## Task statement
Would you print the records below word for word, without the pictures?

(Beginning of Data provided)

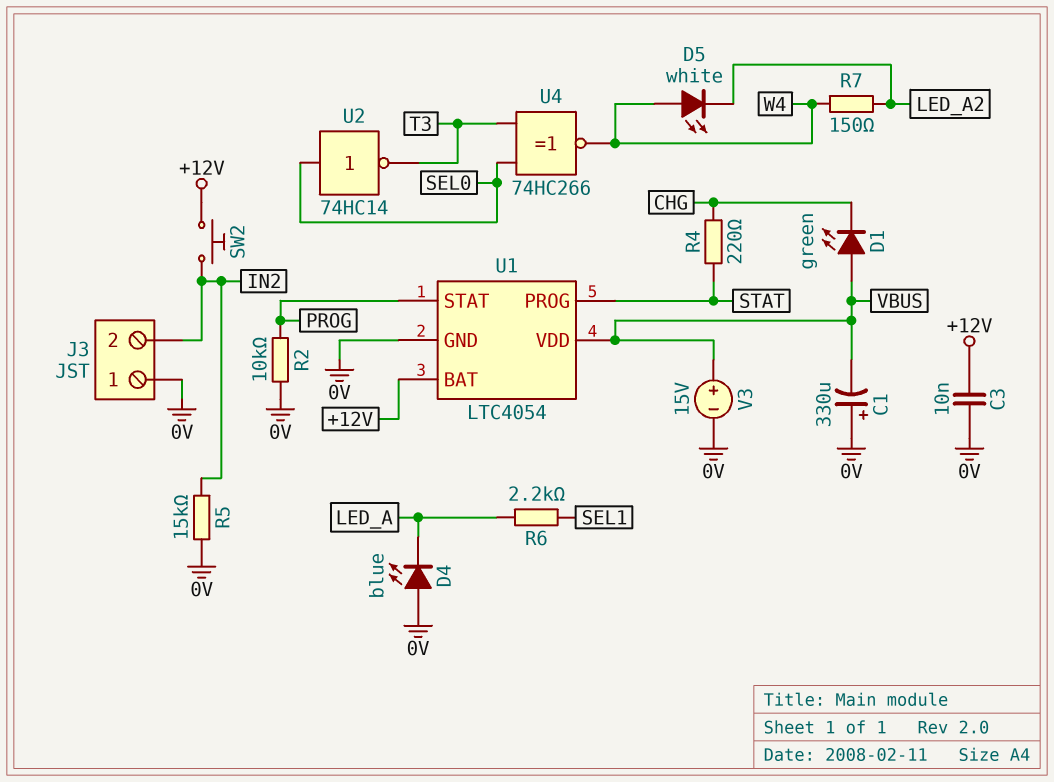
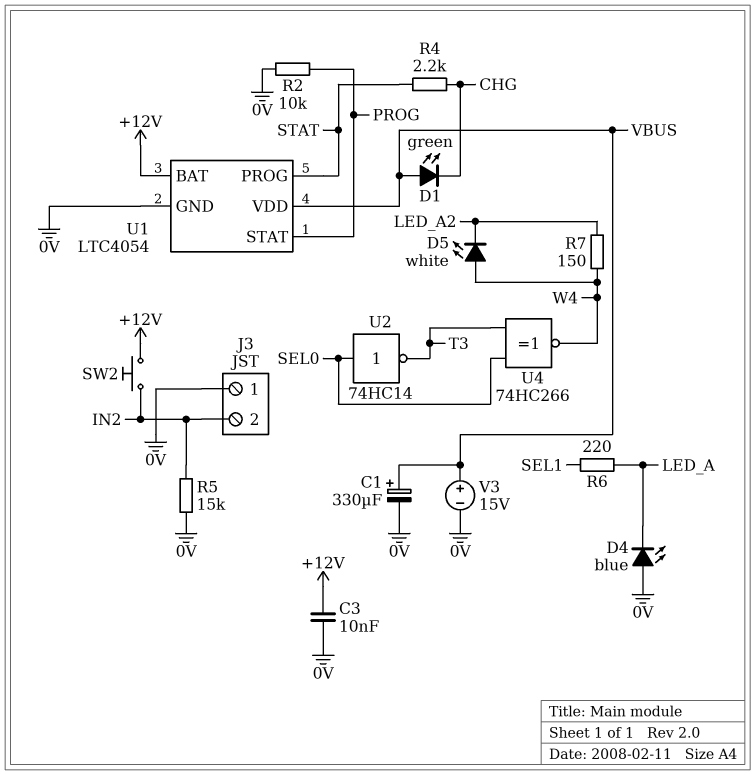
C1: 330uF (plus 0V, minus VBUS) -> 330uF (plus VBUS, minus 0V)
R4: 220 (CHG, STAT) -> 2.2k (CHG, STAT)
R6: 2.2k (LED_A, SEL1) -> 220 (LED_A, SEL1)

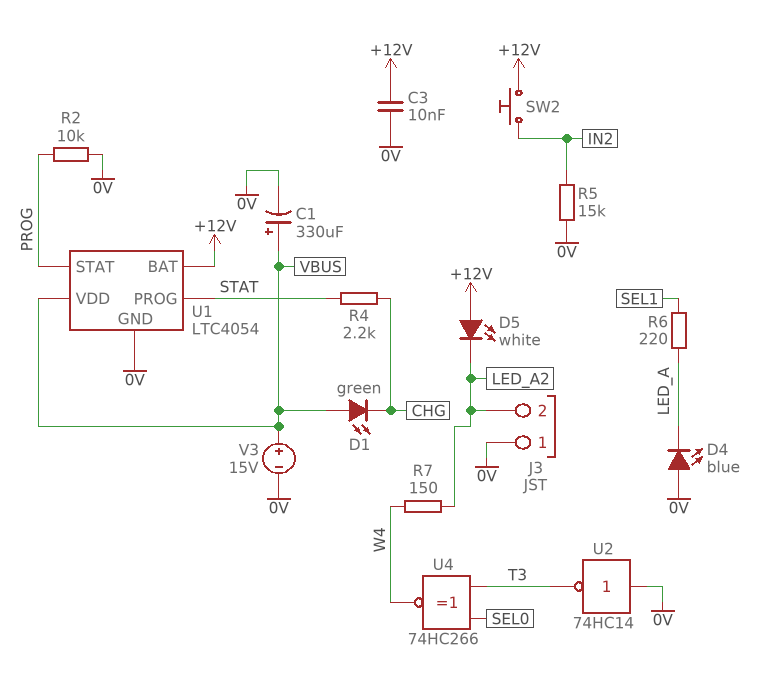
D5: LED white (A W4, K LED_A2) -> LED white (A +12V, K LED_A2)
J3 pin 2: IN2 -> LED_A2
U2: NOT 74HC14 (in SEL0, out T3) -> NOT 74HC14 (in 0V, out T3)

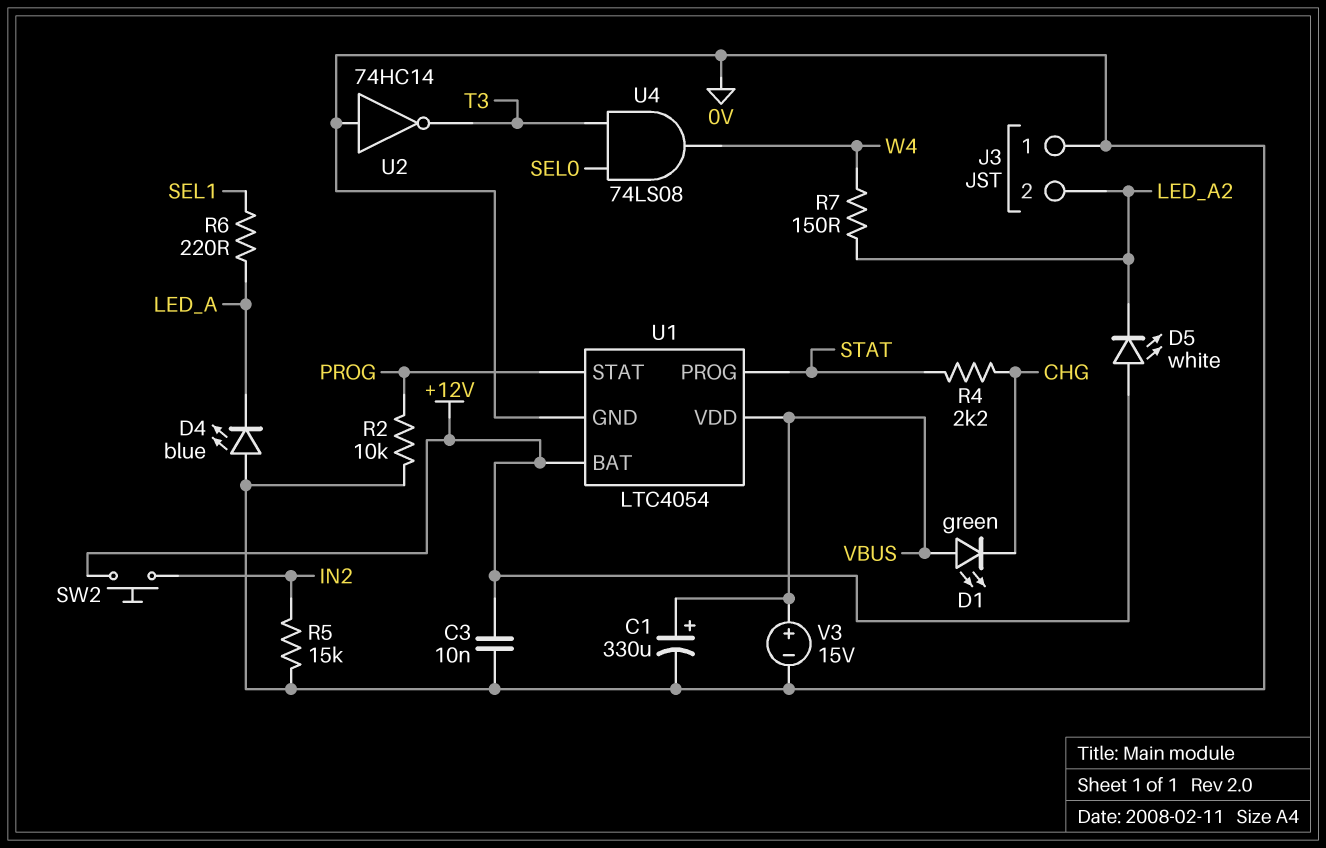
U4: XNOR 74HC266 (in SEL0, in T3, out W4) -> AND 74LS08 (in SEL0, in T3, out W4)

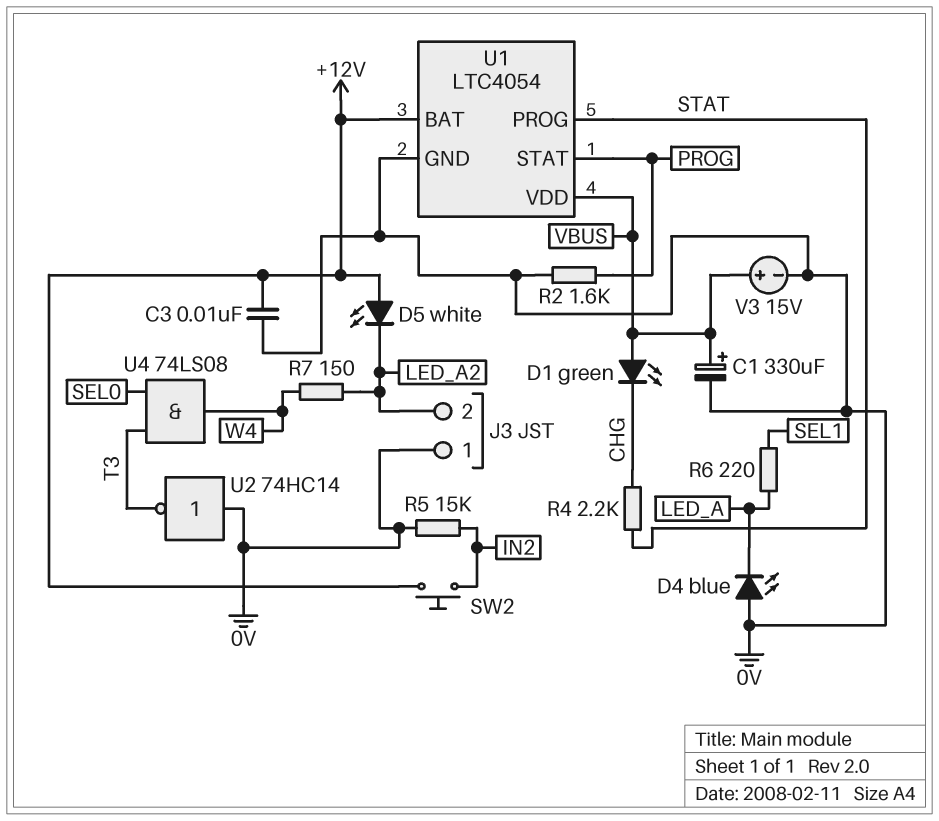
R2: 10k (0V, PROG) -> 1.6k (0V, PROG)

(End of Data provided)

## Solution to this problem
C1: 330uF (plus 0V, minus VBUS) -> 330uF (plus VBUS, minus 0V)
R4: 220 (CHG, STAT) -> 2.2k (CHG, STAT)
R6: 2.2k (LED_A, SEL1) -> 220 (LED_A, SEL1)

D5: LED white (A W4, K LED_A2) -> LED white (A +12V, K LED_A2)
J3 pin 2: IN2 -> LED_A2
U2: NOT 74HC14 (in SEL0, out T3) -> NOT 74HC14 (in 0V, out T3)

U4: XNOR 74HC266 (in SEL0, in T3, out W4) -> AND 74LS08 (in SEL0, in T3, out W4)

R2: 10k (0V, PROG) -> 1.6k (0V, PROG)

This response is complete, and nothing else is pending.